__Task prompt__. The answer should be each line from the entries below that has the word "minus" in it.

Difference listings
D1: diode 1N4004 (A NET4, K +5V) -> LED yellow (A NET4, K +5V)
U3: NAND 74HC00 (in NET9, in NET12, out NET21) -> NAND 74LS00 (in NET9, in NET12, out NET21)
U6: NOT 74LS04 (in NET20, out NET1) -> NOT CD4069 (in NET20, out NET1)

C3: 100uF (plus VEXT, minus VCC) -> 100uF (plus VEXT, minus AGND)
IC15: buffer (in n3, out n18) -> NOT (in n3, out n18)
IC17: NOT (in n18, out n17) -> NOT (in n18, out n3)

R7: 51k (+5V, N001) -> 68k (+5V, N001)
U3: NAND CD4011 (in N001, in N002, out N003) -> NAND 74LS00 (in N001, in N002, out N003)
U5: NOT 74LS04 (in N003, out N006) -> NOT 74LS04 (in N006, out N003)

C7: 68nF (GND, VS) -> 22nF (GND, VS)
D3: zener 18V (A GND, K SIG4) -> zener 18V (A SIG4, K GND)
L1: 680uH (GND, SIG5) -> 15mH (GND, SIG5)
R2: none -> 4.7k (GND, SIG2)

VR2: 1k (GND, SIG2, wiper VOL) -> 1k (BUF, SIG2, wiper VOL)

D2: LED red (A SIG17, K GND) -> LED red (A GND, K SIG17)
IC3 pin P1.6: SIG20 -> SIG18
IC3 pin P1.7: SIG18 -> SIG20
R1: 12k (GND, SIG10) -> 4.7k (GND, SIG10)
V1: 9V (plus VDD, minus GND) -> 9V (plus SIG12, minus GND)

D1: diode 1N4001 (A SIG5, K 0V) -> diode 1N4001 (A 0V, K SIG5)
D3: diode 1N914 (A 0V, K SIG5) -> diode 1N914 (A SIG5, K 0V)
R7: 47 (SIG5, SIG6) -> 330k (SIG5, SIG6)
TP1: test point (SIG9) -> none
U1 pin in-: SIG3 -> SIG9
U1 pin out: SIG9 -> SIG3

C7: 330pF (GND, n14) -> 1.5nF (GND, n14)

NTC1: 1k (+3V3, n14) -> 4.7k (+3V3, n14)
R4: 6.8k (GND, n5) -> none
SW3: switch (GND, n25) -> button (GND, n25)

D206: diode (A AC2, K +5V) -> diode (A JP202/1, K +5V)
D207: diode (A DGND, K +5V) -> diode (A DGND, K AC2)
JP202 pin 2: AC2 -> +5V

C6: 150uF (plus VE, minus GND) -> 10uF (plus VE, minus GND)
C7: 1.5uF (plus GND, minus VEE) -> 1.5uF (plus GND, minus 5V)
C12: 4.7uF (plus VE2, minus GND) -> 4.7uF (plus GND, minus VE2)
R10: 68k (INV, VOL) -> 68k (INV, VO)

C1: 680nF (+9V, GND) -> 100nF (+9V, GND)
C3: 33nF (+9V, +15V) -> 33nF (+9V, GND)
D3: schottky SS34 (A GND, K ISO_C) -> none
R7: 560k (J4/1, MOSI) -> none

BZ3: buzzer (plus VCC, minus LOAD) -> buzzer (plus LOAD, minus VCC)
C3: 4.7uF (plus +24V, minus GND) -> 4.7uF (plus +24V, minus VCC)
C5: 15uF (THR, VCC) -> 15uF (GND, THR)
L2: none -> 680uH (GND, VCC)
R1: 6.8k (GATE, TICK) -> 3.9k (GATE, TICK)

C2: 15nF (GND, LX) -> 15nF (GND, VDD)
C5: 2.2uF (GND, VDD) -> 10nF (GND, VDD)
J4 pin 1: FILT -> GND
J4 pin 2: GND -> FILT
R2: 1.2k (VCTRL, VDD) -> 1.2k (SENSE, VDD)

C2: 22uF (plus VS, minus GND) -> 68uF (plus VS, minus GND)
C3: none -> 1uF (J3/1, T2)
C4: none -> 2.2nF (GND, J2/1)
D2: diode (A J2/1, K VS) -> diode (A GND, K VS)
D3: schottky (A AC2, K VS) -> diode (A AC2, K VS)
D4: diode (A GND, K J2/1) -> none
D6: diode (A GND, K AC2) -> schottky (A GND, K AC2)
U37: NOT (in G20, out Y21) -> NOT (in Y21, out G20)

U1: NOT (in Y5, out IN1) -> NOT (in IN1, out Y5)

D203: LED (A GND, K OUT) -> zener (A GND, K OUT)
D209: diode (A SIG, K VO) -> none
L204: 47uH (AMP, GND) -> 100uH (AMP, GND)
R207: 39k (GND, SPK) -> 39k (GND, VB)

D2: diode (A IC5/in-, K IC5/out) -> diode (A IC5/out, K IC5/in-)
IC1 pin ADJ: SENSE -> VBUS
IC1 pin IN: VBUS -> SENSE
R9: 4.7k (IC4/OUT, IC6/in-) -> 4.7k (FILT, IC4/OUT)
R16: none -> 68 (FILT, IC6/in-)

__Completed exercise__.
C3: 100uF (plus VEXT, minus VCC) -> 100uF (plus VEXT, minus AGND)
V1: 9V (plus VDD, minus GND) -> 9V (plus SIG12, minus GND)
C6: 150uF (plus VE, minus GND) -> 10uF (plus VE, minus GND)
C7: 1.5uF (plus GND, minus VEE) -> 1.5uF (plus GND, minus 5V)
C12: 4.7uF (plus VE2, minus GND) -> 4.7uF (plus GND, minus VE2)
BZ3: buzzer (plus VCC, minus LOAD) -> buzzer (plus LOAD, minus VCC)
C3: 4.7uF (plus +24V, minus GND) -> 4.7uF (plus +24V, minus VCC)
C2: 22uF (plus VS, minus GND) -> 68uF (plus VS, minus GND)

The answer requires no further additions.